* _WORK INSTRUCTIONS_
Extract from the listing each line in which the word "purple" appears.
EXERCISE DATA START
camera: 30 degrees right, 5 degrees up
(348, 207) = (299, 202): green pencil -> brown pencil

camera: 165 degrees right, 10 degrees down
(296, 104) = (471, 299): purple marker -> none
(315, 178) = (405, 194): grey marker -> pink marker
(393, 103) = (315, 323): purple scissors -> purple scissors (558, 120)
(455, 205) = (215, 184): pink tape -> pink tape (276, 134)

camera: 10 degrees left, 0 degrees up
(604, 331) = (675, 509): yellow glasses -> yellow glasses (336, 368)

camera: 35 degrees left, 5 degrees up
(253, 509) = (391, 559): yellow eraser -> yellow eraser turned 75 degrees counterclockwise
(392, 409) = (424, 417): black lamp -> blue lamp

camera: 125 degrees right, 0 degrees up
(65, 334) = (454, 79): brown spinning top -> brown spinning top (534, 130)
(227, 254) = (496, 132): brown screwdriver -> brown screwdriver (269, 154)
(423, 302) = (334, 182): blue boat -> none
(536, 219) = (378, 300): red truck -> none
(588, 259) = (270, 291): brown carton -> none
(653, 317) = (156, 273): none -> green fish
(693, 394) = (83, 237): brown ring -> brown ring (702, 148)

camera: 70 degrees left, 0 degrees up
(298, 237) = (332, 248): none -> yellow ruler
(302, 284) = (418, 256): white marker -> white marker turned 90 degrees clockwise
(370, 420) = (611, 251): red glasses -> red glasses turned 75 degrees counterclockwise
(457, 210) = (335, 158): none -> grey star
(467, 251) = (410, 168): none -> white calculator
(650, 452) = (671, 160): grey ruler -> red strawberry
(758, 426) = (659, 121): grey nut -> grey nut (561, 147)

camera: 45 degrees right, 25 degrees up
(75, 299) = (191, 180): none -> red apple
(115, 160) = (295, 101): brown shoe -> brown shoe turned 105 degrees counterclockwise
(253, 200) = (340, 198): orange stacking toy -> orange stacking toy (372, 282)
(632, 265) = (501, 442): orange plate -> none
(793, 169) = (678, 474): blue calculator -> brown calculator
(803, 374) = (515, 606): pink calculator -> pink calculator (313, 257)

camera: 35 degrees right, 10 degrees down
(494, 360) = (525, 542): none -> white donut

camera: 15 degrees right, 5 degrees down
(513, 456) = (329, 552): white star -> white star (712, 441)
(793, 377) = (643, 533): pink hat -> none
EXERCISE DATA END
* _EXPECTED ANSWER_
(296, 104) = (471, 299): purple marker -> none
(393, 103) = (315, 323): purple scissors -> purple scissors (558, 120)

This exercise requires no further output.